- **TASK BRIEF**
Quote the material below exactly as written, from the first line to the line that holds "RELAY pin IN2: 13 -> A2", endpoints included.

····················

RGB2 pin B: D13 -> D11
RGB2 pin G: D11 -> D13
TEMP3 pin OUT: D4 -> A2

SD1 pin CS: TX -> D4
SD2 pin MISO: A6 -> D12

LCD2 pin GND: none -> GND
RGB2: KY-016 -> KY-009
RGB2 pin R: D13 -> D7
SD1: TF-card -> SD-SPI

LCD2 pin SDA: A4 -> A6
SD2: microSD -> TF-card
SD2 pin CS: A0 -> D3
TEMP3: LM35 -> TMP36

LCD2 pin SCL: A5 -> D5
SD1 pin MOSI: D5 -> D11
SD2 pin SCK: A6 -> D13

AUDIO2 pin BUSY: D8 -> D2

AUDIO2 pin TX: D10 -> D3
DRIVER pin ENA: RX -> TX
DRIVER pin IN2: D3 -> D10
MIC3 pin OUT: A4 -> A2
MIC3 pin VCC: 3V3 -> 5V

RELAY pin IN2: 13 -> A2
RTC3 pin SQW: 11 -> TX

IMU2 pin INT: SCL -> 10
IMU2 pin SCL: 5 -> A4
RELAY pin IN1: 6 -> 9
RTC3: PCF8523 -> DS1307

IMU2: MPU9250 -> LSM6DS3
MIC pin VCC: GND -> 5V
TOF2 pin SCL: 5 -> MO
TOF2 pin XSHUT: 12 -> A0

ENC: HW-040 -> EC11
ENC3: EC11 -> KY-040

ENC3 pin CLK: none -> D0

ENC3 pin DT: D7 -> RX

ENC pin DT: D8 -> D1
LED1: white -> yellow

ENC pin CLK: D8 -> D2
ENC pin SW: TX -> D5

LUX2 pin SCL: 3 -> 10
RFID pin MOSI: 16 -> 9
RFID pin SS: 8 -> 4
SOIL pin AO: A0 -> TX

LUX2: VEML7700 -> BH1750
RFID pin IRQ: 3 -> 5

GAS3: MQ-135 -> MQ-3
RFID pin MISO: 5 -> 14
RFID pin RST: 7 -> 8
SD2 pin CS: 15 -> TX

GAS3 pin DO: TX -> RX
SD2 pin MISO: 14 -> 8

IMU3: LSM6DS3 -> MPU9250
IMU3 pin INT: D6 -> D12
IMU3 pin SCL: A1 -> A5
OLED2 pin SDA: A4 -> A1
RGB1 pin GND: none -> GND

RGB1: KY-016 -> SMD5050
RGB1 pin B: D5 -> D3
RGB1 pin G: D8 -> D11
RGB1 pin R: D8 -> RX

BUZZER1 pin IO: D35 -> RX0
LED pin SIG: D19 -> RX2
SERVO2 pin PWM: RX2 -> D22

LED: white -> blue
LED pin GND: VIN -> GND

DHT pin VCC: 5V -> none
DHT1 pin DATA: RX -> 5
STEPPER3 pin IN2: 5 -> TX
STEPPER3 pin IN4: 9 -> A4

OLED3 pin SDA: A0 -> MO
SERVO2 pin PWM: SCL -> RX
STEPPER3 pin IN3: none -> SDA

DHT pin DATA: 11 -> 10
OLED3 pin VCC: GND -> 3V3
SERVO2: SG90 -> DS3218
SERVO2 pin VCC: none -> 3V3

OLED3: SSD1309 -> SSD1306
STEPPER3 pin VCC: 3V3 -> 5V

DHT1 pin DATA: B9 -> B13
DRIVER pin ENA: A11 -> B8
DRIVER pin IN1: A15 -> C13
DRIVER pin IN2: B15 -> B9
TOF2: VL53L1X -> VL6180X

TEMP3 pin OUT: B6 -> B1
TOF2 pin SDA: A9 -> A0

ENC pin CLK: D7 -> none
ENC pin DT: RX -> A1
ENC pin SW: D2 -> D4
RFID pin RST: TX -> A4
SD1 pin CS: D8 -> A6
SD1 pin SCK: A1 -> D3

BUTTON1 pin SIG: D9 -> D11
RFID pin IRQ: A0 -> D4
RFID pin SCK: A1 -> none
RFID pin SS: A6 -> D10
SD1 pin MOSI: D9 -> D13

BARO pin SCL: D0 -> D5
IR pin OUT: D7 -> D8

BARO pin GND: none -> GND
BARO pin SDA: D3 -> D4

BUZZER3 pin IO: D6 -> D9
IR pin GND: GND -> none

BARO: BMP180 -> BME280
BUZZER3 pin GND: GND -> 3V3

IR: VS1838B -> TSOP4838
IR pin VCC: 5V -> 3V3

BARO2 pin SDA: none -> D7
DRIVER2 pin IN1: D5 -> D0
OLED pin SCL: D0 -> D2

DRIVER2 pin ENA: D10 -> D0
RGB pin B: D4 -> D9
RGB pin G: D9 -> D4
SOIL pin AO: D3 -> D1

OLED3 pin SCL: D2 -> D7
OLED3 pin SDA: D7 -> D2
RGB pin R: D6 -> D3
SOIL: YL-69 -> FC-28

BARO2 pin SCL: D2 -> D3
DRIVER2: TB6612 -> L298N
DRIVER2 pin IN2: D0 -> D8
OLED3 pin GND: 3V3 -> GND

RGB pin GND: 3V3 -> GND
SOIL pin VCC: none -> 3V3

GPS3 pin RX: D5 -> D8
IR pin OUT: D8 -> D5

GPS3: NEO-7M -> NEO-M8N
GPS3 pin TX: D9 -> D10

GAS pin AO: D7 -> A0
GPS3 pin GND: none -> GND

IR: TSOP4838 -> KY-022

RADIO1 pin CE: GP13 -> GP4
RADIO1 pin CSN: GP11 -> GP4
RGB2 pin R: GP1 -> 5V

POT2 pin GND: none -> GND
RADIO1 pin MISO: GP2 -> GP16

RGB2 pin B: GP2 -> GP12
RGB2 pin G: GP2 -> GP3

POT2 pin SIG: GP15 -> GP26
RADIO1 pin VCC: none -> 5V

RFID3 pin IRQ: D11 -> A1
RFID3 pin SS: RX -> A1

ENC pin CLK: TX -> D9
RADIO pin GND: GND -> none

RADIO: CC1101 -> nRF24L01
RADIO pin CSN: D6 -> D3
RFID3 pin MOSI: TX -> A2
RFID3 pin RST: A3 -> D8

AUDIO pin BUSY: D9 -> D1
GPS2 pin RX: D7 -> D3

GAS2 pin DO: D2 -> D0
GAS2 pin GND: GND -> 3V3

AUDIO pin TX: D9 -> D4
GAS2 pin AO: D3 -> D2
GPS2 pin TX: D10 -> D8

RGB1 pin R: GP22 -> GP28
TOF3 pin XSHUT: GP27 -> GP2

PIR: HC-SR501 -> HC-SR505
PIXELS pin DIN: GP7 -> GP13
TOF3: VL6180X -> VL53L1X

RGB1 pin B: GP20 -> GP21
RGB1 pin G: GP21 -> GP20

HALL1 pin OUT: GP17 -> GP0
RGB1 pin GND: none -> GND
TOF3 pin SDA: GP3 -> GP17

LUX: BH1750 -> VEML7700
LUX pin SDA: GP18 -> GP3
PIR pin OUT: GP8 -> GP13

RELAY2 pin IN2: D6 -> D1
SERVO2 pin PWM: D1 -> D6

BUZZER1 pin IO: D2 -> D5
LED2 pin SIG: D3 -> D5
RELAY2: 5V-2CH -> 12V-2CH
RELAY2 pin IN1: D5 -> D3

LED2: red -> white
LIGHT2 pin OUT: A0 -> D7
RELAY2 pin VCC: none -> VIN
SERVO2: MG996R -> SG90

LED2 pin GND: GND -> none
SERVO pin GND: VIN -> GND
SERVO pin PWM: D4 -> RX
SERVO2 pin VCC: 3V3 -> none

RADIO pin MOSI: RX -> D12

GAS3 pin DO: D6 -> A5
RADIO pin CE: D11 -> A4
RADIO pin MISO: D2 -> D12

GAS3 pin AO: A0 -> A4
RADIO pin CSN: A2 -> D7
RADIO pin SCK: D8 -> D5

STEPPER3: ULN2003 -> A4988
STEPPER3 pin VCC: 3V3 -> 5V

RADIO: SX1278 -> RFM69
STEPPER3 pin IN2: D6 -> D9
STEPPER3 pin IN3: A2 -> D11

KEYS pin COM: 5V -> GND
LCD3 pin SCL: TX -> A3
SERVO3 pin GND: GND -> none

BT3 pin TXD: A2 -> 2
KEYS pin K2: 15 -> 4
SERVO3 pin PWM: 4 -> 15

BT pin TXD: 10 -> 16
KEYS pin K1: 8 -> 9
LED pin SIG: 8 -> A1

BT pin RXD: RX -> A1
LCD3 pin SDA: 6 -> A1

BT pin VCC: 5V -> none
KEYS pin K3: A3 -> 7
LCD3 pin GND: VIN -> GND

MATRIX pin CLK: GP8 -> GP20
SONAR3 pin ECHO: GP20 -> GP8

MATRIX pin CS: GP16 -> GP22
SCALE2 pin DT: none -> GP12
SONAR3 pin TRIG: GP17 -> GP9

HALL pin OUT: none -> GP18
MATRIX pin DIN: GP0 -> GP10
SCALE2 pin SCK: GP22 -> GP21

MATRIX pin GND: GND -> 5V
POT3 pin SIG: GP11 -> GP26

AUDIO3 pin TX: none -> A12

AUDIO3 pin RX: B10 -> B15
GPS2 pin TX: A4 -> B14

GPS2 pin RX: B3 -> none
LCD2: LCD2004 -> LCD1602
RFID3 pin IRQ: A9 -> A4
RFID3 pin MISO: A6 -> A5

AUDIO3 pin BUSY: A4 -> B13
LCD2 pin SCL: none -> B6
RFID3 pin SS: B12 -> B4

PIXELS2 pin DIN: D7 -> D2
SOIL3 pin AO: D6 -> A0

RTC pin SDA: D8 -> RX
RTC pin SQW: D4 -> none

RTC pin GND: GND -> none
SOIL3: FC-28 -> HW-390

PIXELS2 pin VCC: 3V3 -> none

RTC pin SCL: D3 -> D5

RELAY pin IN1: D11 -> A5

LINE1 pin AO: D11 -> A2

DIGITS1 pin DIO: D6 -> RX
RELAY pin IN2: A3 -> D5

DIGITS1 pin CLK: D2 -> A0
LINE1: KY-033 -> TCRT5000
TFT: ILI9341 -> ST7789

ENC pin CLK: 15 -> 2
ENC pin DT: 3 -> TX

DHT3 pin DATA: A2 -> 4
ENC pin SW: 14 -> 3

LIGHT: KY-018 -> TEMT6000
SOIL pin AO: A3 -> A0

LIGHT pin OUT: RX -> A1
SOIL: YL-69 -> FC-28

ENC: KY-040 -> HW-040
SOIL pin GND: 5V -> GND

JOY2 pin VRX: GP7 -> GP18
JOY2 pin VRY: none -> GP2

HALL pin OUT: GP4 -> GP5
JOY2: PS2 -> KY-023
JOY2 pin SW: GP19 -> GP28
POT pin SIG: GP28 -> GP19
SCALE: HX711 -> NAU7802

····················

- **SOLUTION TO THE PROBLEM**
RGB2 pin B: D13 -> D11
RGB2 pin G: D11 -> D13
TEMP3 pin OUT: D4 -> A2

SD1 pin CS: TX -> D4
SD2 pin MISO: A6 -> D12

LCD2 pin GND: none -> GND
RGB2: KY-016 -> KY-009
RGB2 pin R: D13 -> D7
SD1: TF-card -> SD-SPI

LCD2 pin SDA: A4 -> A6
SD2: microSD -> TF-card
SD2 pin CS: A0 -> D3
TEMP3: LM35 -> TMP36

LCD2 pin SCL: A5 -> D5
SD1 pin MOSI: D5 -> D11
SD2 pin SCK: A6 -> D13

AUDIO2 pin BUSY: D8 -> D2

AUDIO2 pin TX: D10 -> D3
DRIVER pin ENA: RX -> TX
DRIVER pin IN2: D3 -> D10
MIC3 pin OUT: A4 -> A2
MIC3 pin VCC: 3V3 -> 5V

RELAY pin IN2: 13 -> A2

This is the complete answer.